◆ Given information ◆
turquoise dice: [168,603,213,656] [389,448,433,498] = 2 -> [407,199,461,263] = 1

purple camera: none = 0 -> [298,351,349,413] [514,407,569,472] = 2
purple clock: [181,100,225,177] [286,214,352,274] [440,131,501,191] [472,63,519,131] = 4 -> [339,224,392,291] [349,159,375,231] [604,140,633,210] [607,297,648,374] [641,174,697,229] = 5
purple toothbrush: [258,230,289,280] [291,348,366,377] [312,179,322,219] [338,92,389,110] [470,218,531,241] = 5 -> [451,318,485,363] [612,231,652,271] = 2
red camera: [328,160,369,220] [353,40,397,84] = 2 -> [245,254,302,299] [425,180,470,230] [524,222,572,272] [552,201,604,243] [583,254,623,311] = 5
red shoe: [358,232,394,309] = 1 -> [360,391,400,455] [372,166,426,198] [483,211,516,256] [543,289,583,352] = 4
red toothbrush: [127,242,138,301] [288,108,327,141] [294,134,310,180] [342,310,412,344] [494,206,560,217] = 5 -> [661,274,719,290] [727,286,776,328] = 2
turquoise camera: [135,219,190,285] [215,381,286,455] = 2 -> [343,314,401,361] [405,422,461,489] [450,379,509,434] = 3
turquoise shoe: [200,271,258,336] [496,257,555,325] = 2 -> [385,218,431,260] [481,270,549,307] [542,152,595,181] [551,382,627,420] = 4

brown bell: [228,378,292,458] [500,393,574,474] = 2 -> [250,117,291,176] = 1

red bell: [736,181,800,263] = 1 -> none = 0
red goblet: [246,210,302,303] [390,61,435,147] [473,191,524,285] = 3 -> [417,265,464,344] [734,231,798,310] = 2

◆ Exercise details ◆
In the listing above, find the line with "red toothbrush: [127,242,138,301]", then copy it and every later line exactly, through the last line, and nothing else.

◆ Solution to the exercise ◆
red toothbrush: [127,242,138,301] [288,108,327,141] [294,134,310,180] [342,310,412,344] [494,206,560,217] = 5 -> [661,274,719,290] [727,286,776,328] = 2
turquoise camera: [135,219,190,285] [215,381,286,455] = 2 -> [343,314,401,361] [405,422,461,489] [450,379,509,434] = 3
turquoise shoe: [200,271,258,336] [496,257,555,325] = 2 -> [385,218,431,260] [481,270,549,307] [542,152,595,181] [551,382,627,420] = 4

brown bell: [228,378,292,458] [500,393,574,474] = 2 -> [250,117,291,176] = 1

red bell: [736,181,800,263] = 1 -> none = 0
red goblet: [246,210,302,303] [390,61,435,147] [473,191,524,285] = 3 -> [417,265,464,344] [734,231,798,310] = 2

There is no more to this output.